**Exercise description:** Copy exactly the line that contains "(185, 360) = (631, 177): yellow nut -> none" plus all remaining lines of the data, and leave out every line before it.

**Recorded data:**
-- Opening Marker --
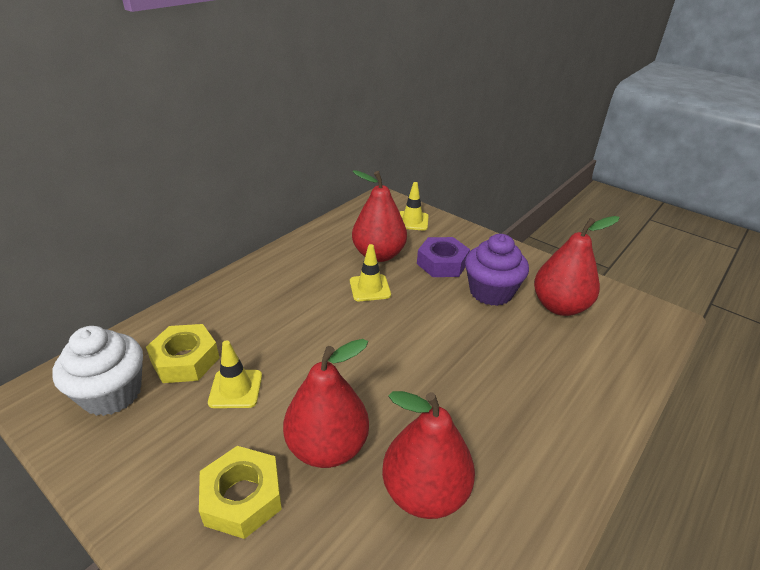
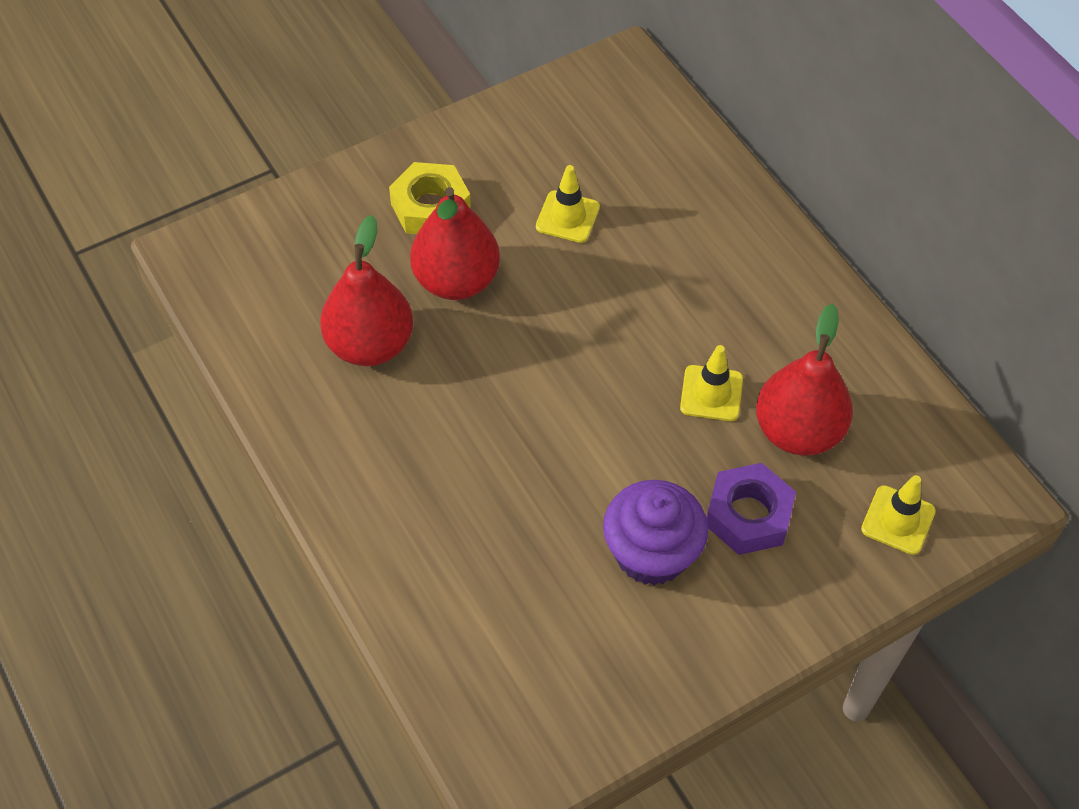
camera: 110 degrees right, 20 degrees up
(112, 393) = (601, 118): white cupcake -> none
(185, 360) = (631, 177): yellow nut -> none
(559, 306) = (585, 635): red pear -> none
-- Closing Marker --
**Task result:**
(185, 360) = (631, 177): yellow nut -> none
(559, 306) = (585, 635): red pear -> none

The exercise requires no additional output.